◆ WHAT YOU SHOULD DO: What is the count of lines in the listing below that hold the string "yellow"? Reply with that number alone.
(DATASET CONTENT begins)
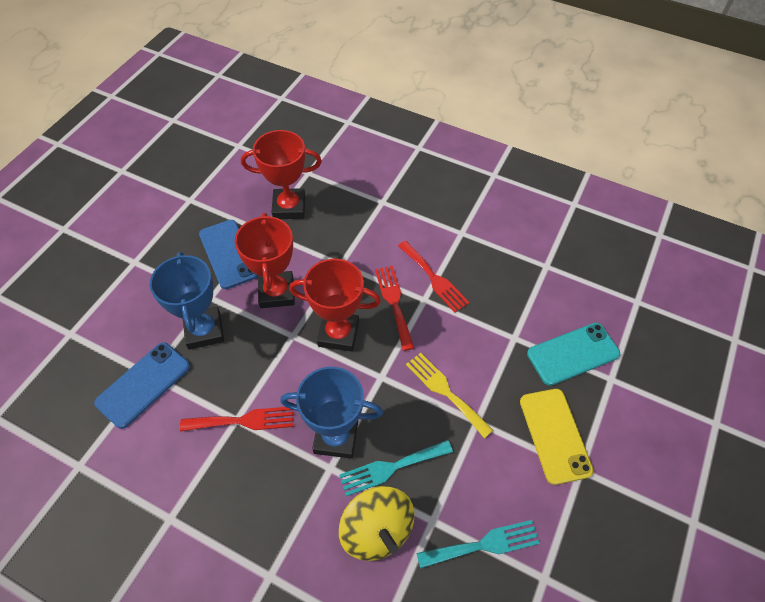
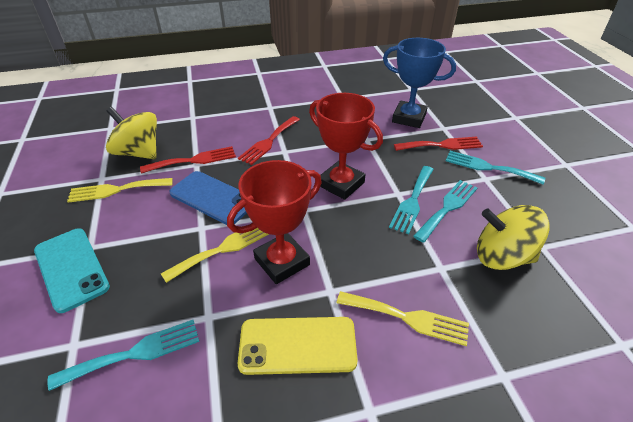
blue phone: 2 -> 1
blue trophy: 2 -> 1
red trophy: 3 -> 2
turquoise fork: 2 -> 4
yellow fork: 1 -> 3
yellow spinning top: 1 -> 2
(DATASET CONTENT ends)
◆ FINISHED EXERCISE: 2